___ Data section

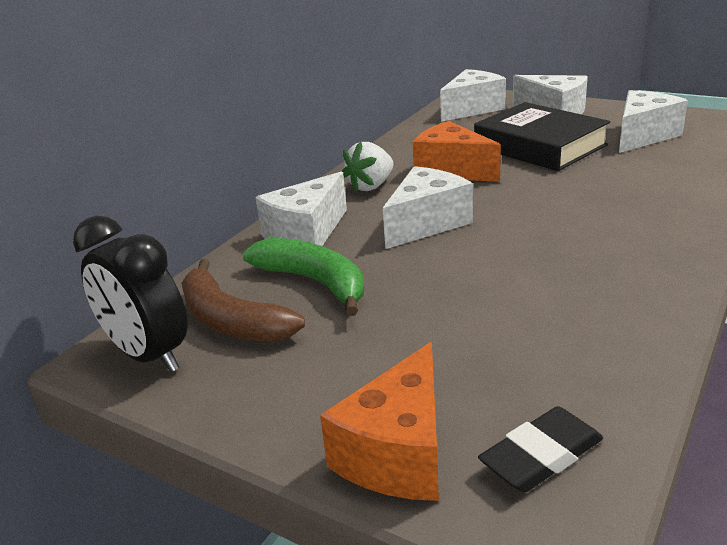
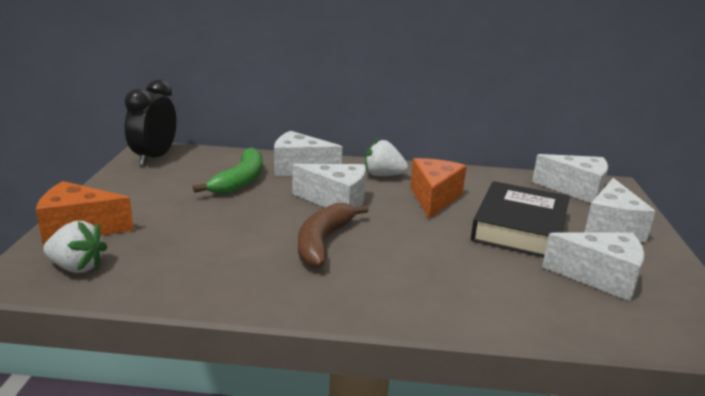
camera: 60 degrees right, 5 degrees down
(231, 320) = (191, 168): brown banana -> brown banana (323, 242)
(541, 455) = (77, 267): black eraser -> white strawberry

______

* _Problem to work on_:
Give the listing above again in its entirety, exactly as written and free of images.

* _Solution to this exercise_:
camera: 60 degrees right, 5 degrees down
(231, 320) = (191, 168): brown banana -> brown banana (323, 242)
(541, 455) = (77, 267): black eraser -> white strawberry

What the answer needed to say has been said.